Exercise objective → Below are the records. Retype exactly the lines between the lines holding "The glasses (yellow)" and "The calculator (red)", inclusive.

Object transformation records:
__________________________________________________

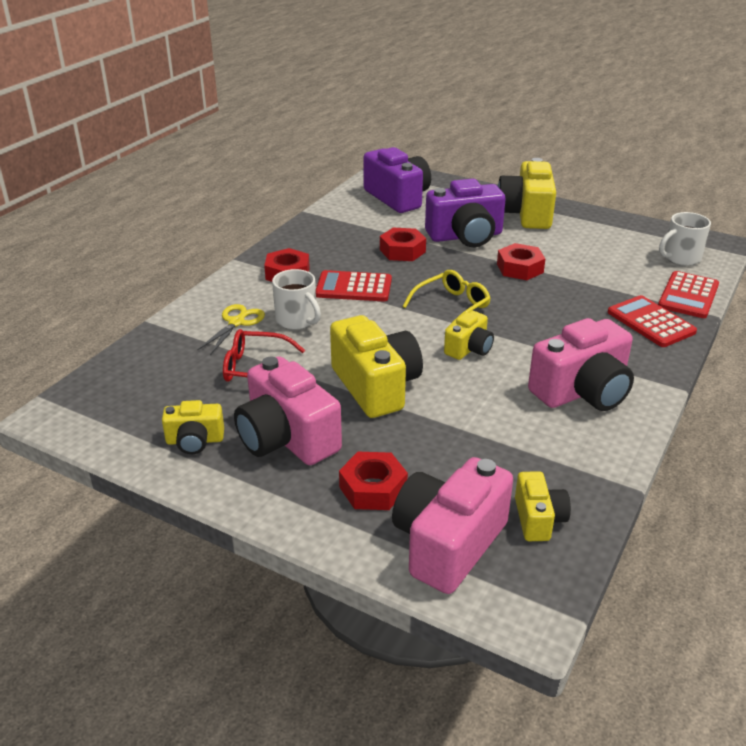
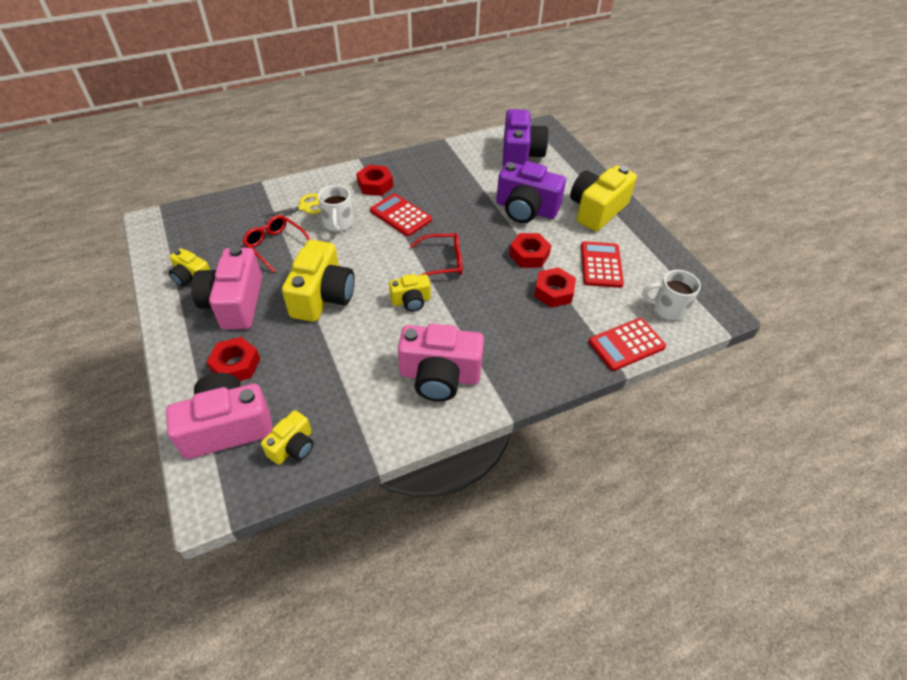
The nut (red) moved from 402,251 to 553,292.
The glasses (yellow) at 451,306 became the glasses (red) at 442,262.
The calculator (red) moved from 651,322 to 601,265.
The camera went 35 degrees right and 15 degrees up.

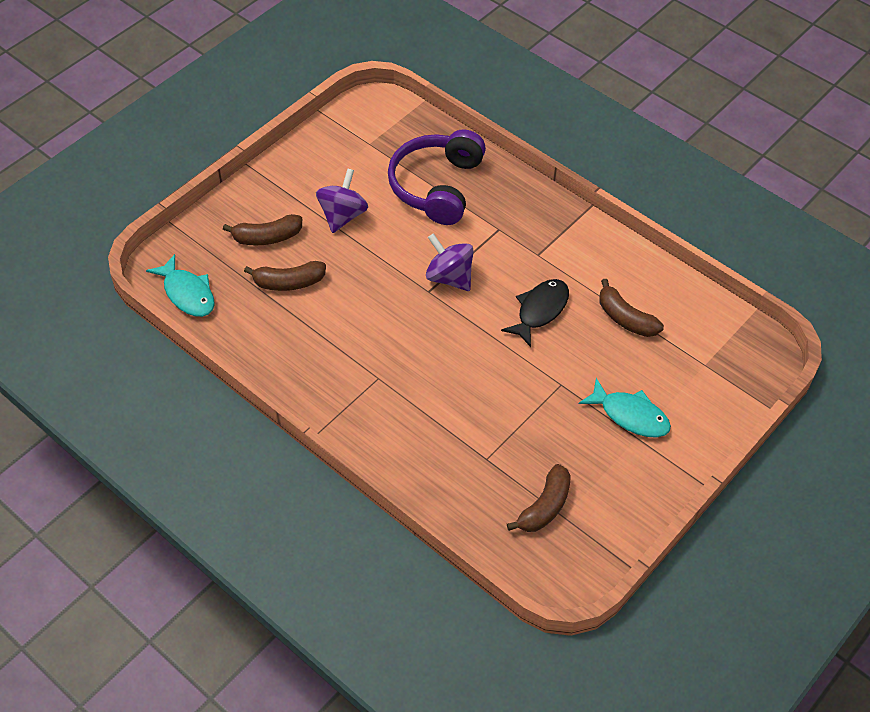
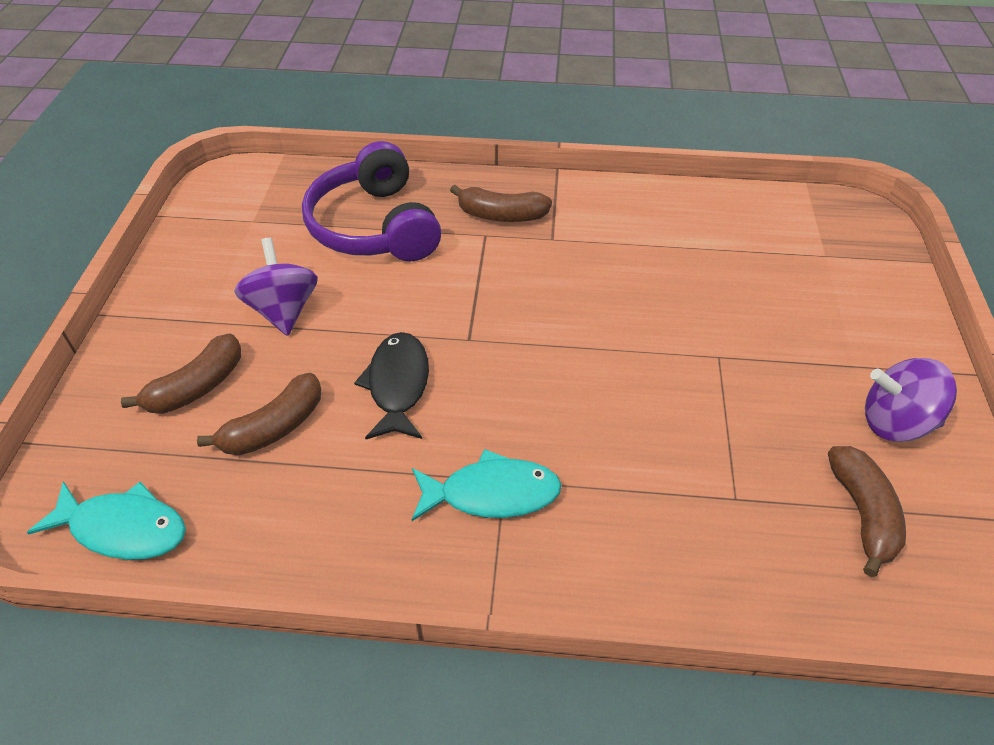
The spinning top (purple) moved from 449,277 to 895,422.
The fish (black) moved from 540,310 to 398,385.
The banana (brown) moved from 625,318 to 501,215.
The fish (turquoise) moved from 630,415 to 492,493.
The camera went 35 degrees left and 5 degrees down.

__________________________________________________

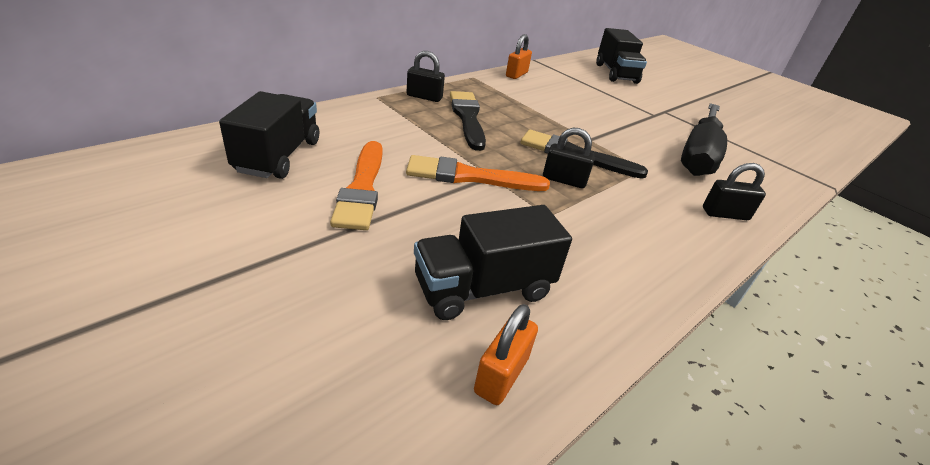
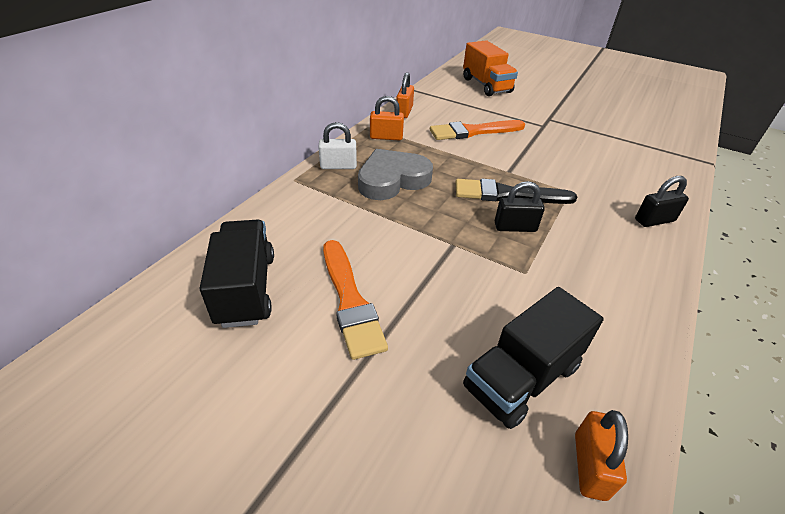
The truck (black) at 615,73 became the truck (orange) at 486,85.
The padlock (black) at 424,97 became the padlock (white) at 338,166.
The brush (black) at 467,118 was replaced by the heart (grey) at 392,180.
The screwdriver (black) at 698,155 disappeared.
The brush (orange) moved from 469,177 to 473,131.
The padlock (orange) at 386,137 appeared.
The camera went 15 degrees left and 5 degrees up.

__________________________________________________

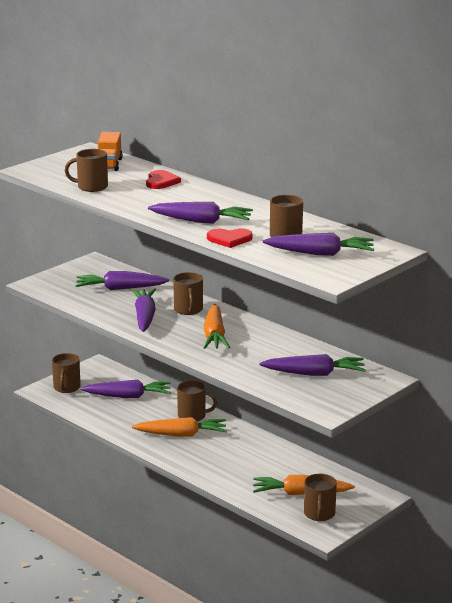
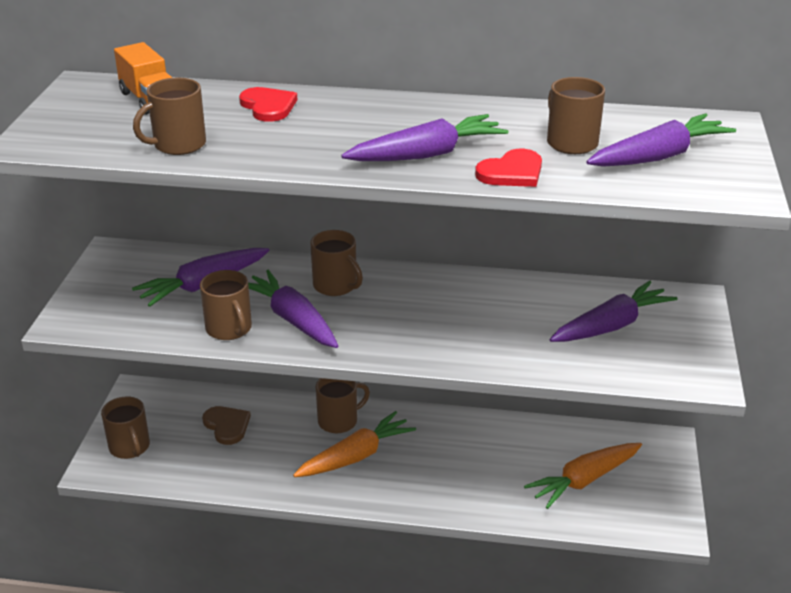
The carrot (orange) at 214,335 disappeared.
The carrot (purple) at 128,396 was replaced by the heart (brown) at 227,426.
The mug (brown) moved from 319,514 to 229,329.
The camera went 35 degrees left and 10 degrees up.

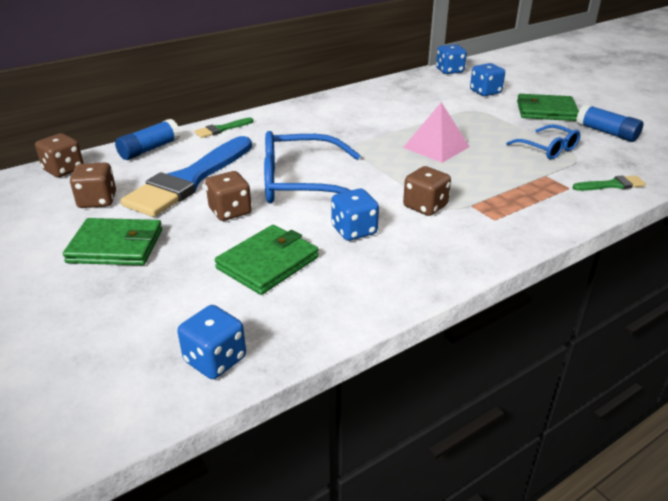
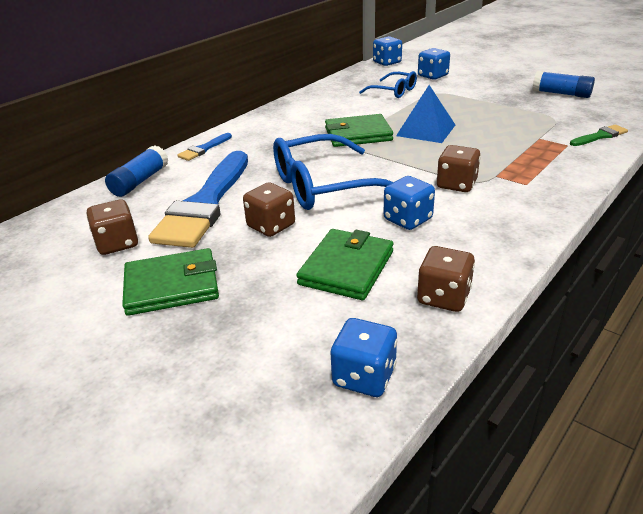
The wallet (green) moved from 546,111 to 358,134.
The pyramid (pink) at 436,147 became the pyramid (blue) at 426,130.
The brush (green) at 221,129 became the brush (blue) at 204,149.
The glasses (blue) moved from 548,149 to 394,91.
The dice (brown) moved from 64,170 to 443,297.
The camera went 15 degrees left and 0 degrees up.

__________________________________________________

Response for this exercise →
The glasses (yellow) at 451,306 became the glasses (red) at 442,262.
The calculator (red) moved from 651,322 to 601,265.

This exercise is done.